From the line containing "white hourglass: 1 -> 3" to the last line of the records, reproduce every line exactly and print nothing else.

- - - - - - -

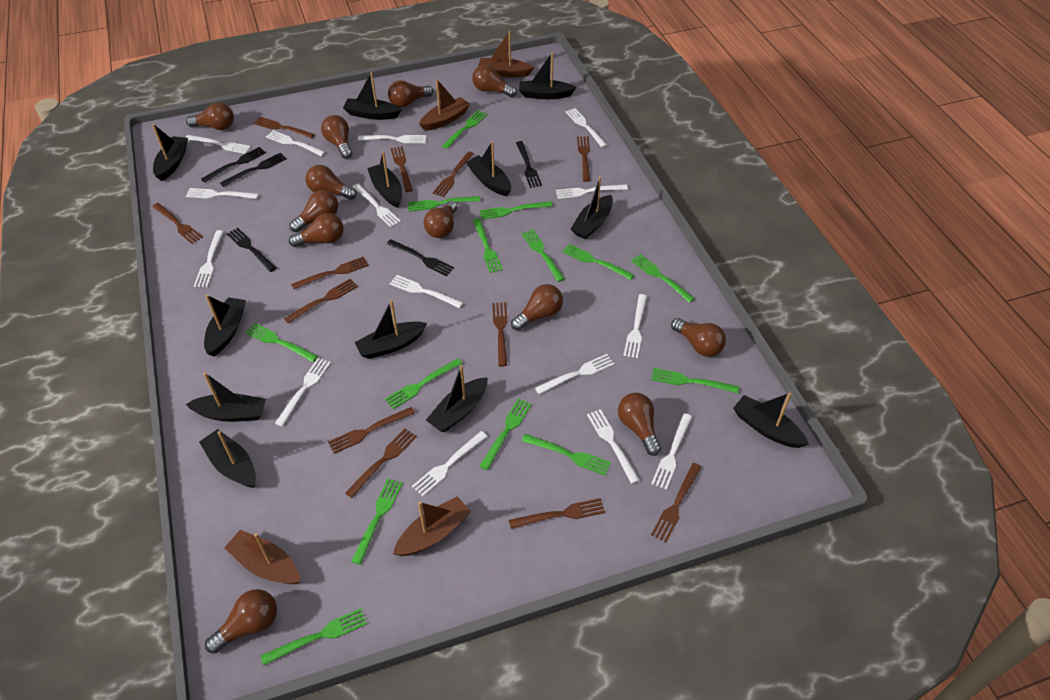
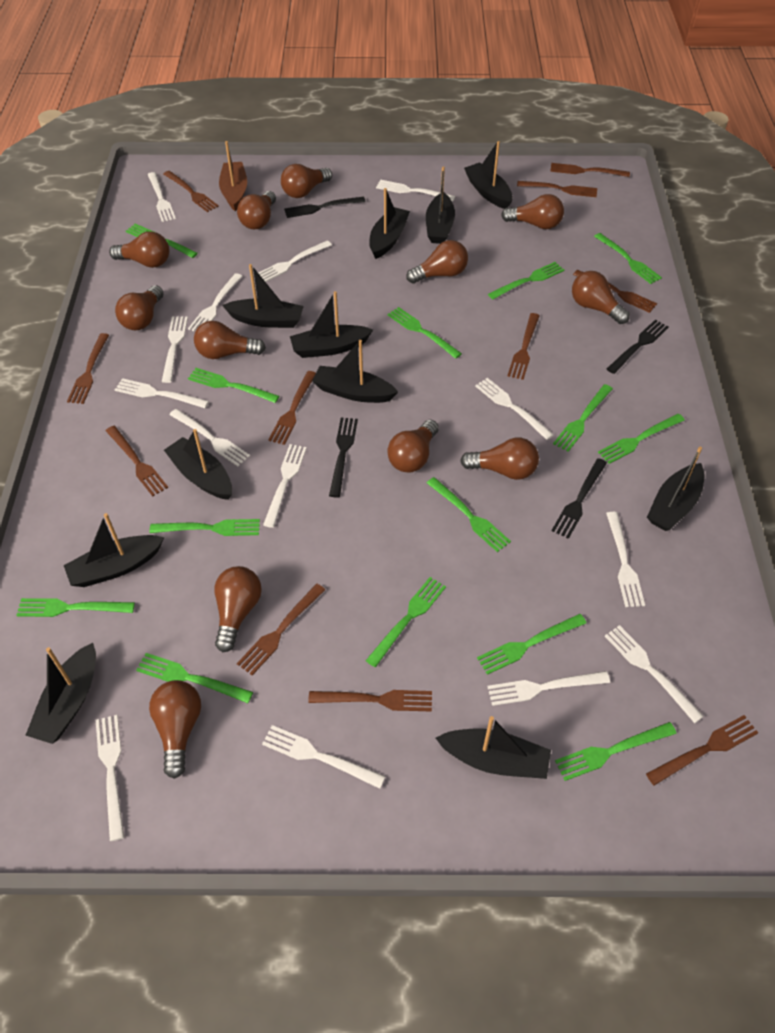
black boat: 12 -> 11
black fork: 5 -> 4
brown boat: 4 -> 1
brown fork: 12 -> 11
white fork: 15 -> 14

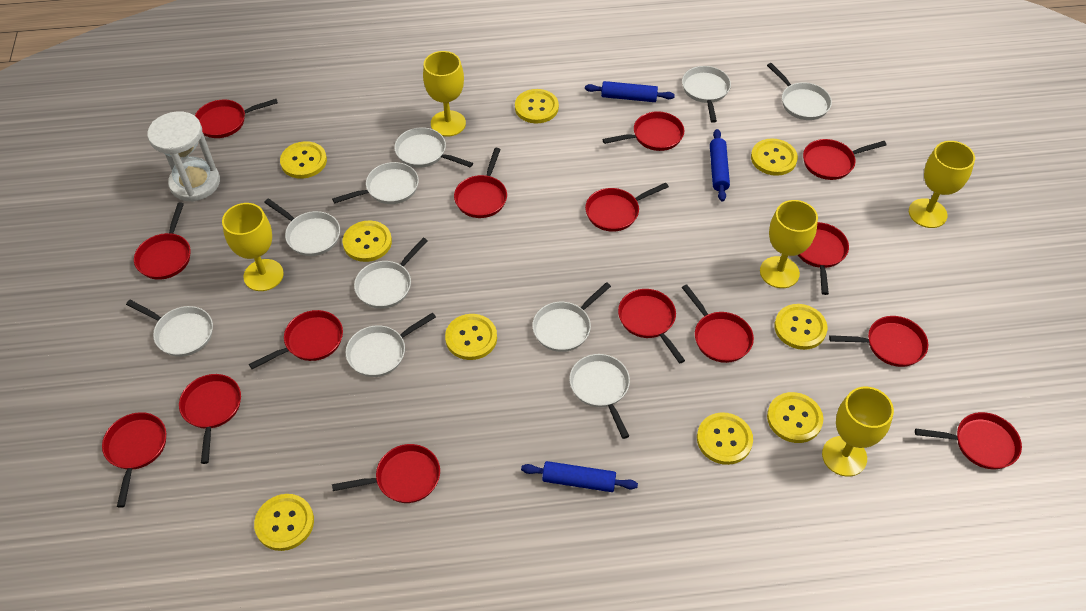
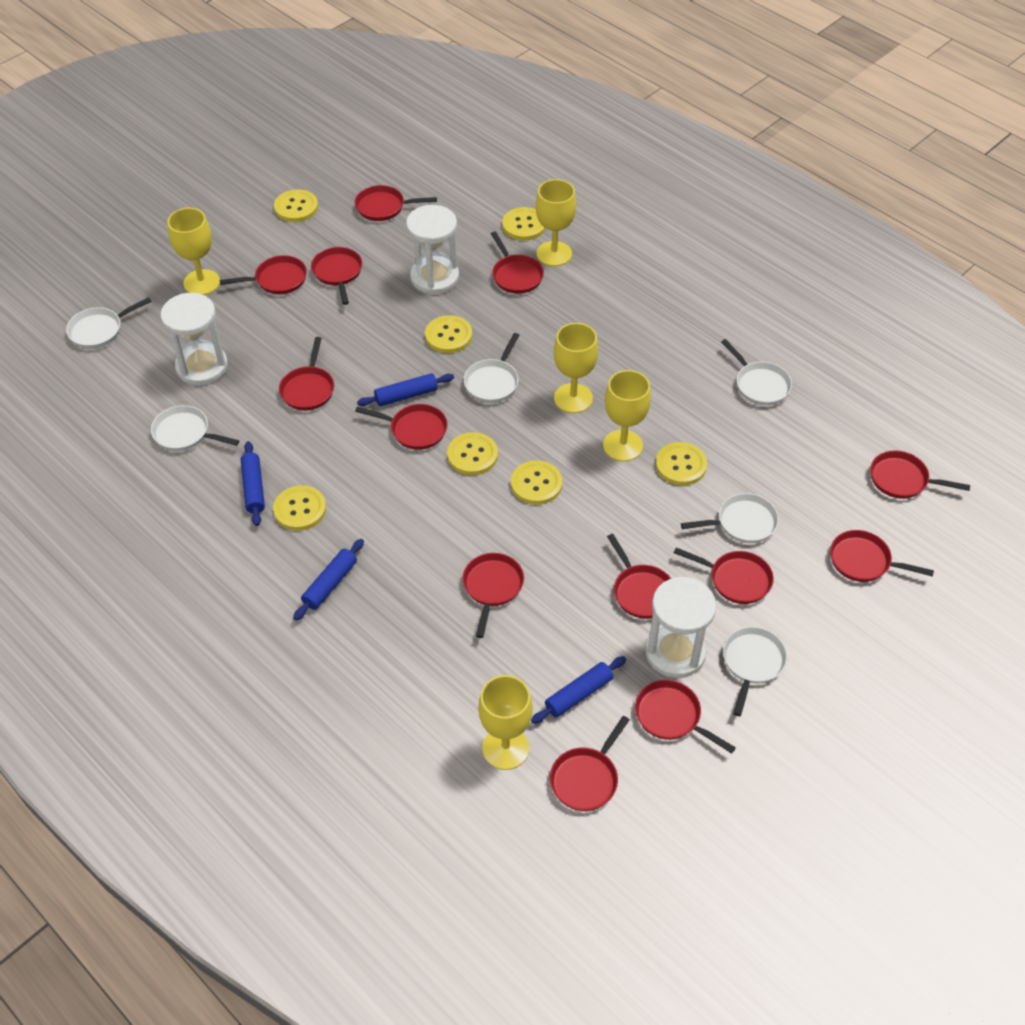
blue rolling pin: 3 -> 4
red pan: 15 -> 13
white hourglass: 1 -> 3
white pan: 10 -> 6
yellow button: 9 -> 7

- - - - - - -

— WRITTEN REPLY —
white hourglass: 1 -> 3
white pan: 10 -> 6
yellow button: 9 -> 7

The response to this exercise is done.